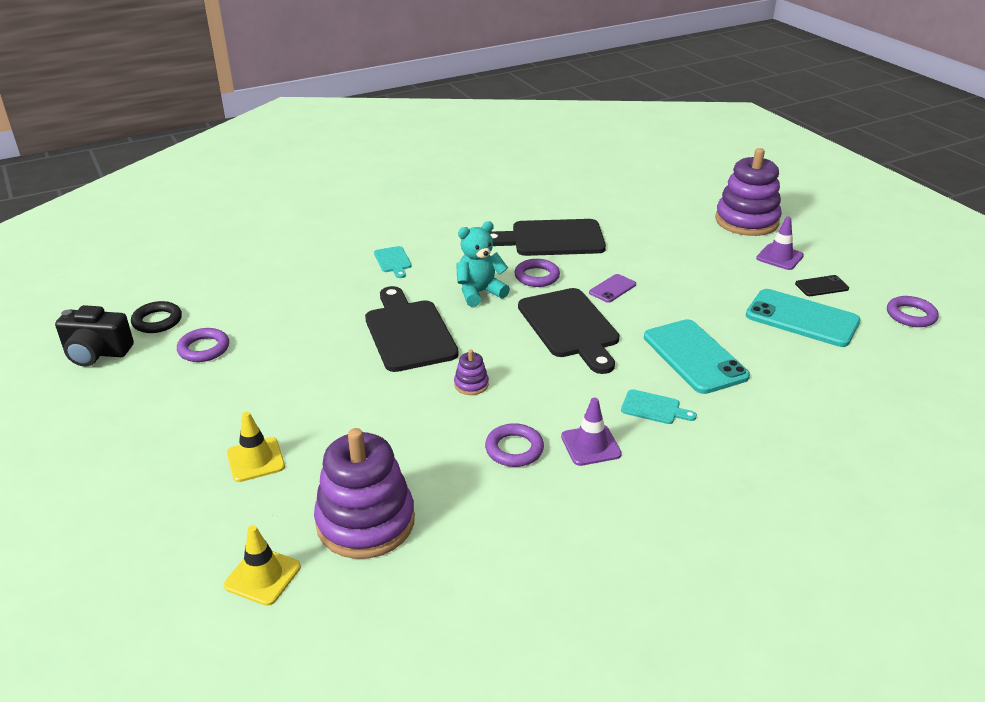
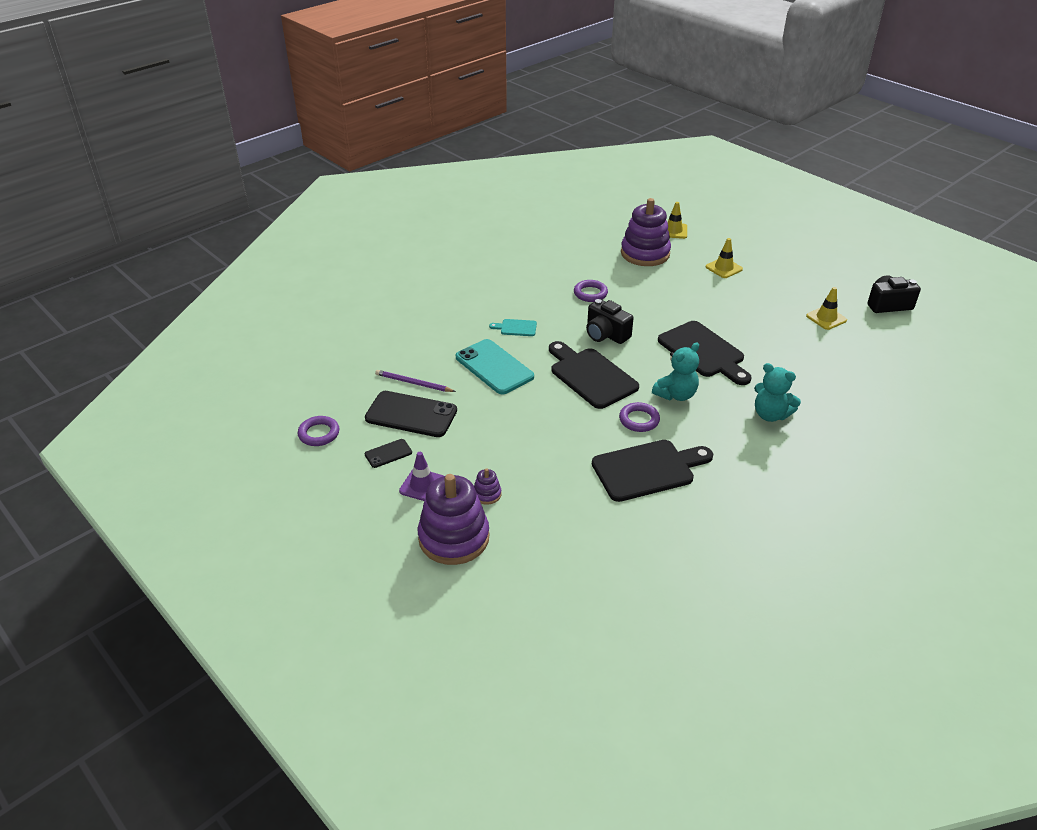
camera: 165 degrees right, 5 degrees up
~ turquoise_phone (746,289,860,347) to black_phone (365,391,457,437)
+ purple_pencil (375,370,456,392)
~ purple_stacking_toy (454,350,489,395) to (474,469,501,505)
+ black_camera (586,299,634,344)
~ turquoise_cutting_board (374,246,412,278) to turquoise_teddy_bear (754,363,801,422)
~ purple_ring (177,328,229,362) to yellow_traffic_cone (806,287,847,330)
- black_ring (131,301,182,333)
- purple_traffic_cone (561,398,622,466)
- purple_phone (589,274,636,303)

++++++++++++++++++++

__What the exercise asks__:
Find "(454,350,489,395) to (474,469,501,505)" in the data above, then repeat that line and all lines after it exactly, ending with the final line.

__Written answer__:
~ purple_stacking_toy (454,350,489,395) to (474,469,501,505)
+ black_camera (586,299,634,344)
~ turquoise_cutting_board (374,246,412,278) to turquoise_teddy_bear (754,363,801,422)
~ purple_ring (177,328,229,362) to yellow_traffic_cone (806,287,847,330)
- black_ring (131,301,182,333)
- purple_traffic_cone (561,398,622,466)
- purple_phone (589,274,636,303)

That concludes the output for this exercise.